Input material >>
☆ ☆ ☆ ☆ ☆ ☆ ☆
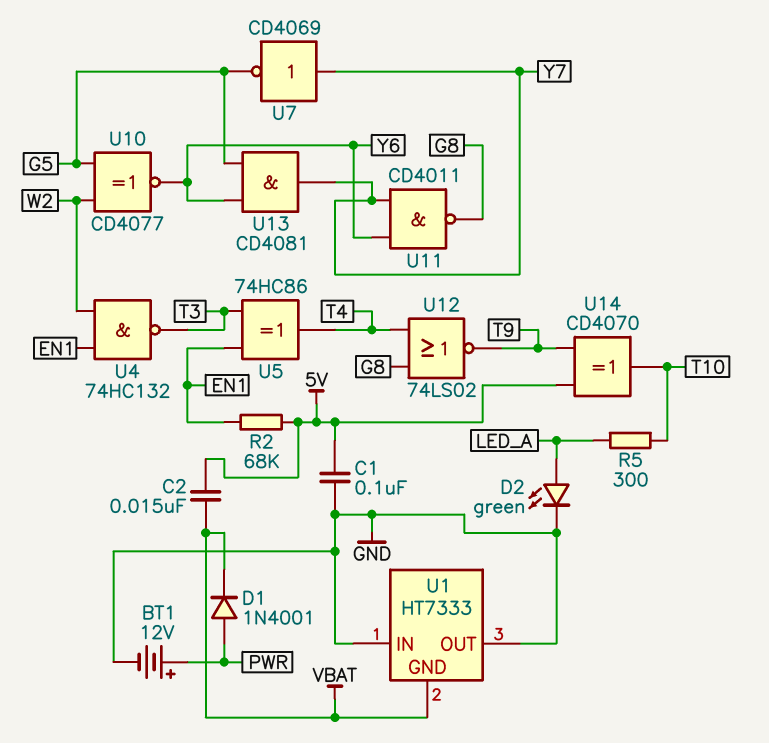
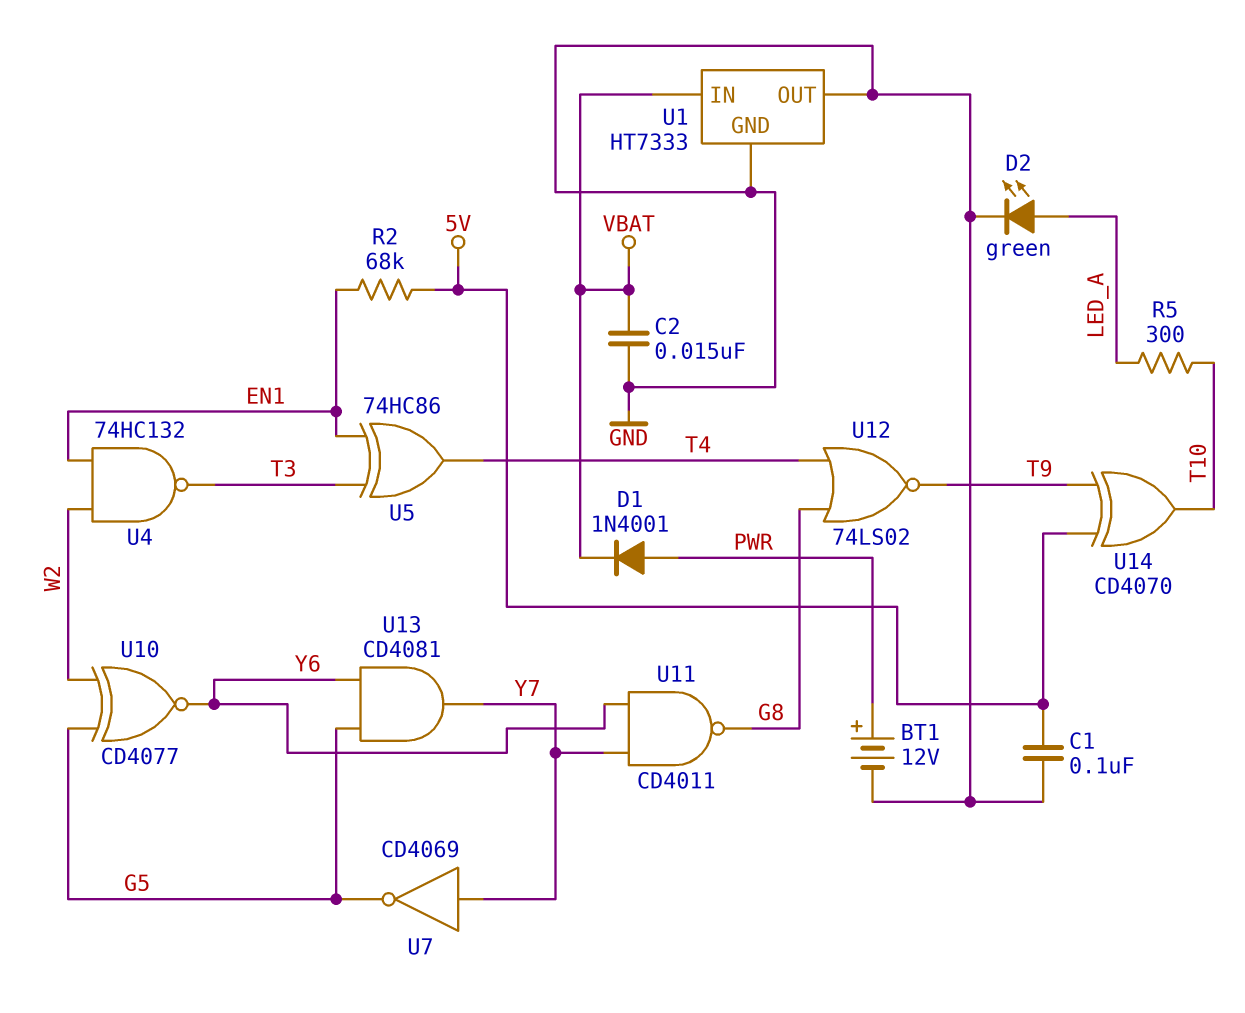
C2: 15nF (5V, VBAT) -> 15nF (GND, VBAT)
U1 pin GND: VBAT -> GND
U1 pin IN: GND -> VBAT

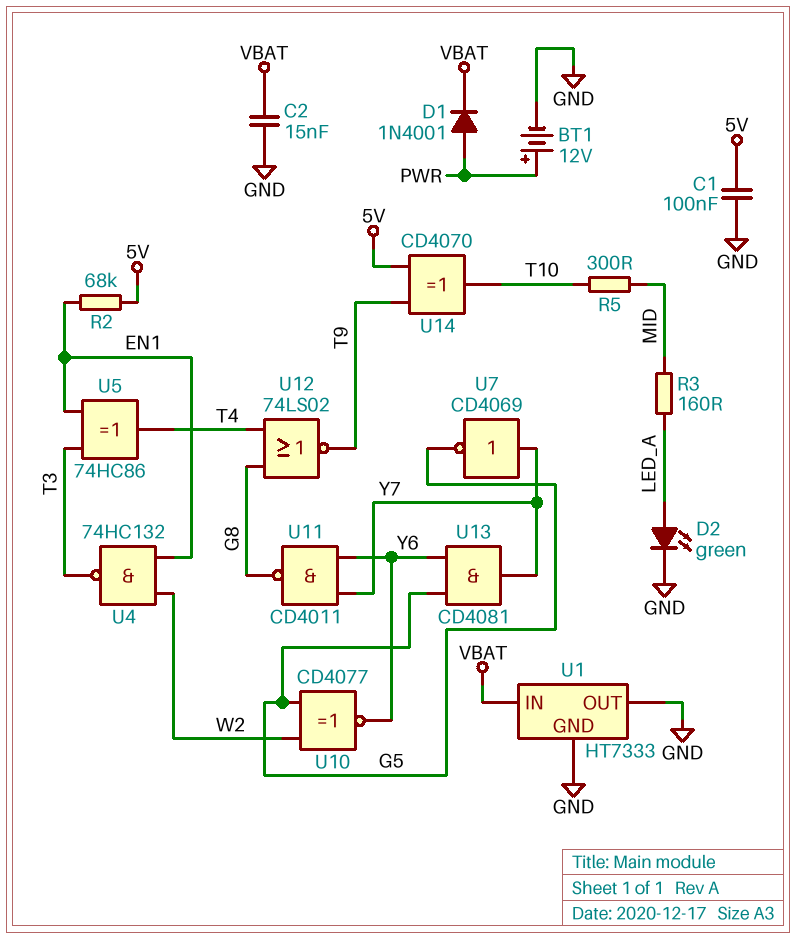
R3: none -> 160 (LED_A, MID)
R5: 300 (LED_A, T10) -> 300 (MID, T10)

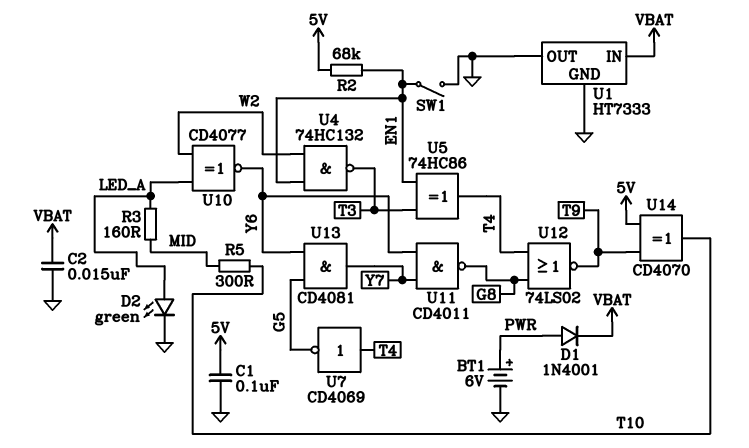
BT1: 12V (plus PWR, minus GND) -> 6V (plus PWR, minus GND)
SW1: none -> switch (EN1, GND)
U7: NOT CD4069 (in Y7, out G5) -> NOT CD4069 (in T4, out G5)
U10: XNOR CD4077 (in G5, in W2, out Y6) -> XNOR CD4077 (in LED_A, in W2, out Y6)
☆ ☆ ☆ ☆ ☆ ☆ ☆
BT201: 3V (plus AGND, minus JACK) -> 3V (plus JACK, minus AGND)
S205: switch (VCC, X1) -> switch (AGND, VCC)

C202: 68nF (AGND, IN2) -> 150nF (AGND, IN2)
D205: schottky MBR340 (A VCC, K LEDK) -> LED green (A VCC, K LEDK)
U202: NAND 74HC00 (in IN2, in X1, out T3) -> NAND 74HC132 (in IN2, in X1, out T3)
☆ ☆ ☆ ☆ ☆ ☆ ☆
Work instructions >>
Restate word for word every line from the one with "C2: 15nF (5V, VBAT) -> 15nF (GND, VBAT)" up to and including the one with "U10: XNOR CD4077" in the records above, minus the pictures.

Answer to this exercise >>
C2: 15nF (5V, VBAT) -> 15nF (GND, VBAT)
U1 pin GND: VBAT -> GND
U1 pin IN: GND -> VBAT

R3: none -> 160 (LED_A, MID)
R5: 300 (LED_A, T10) -> 300 (MID, T10)

BT1: 12V (plus PWR, minus GND) -> 6V (plus PWR, minus GND)
SW1: none -> switch (EN1, GND)
U7: NOT CD4069 (in Y7, out G5) -> NOT CD4069 (in T4, out G5)
U10: XNOR CD4077 (in G5, in W2, out Y6) -> XNOR CD4077 (in LED_A, in W2, out Y6)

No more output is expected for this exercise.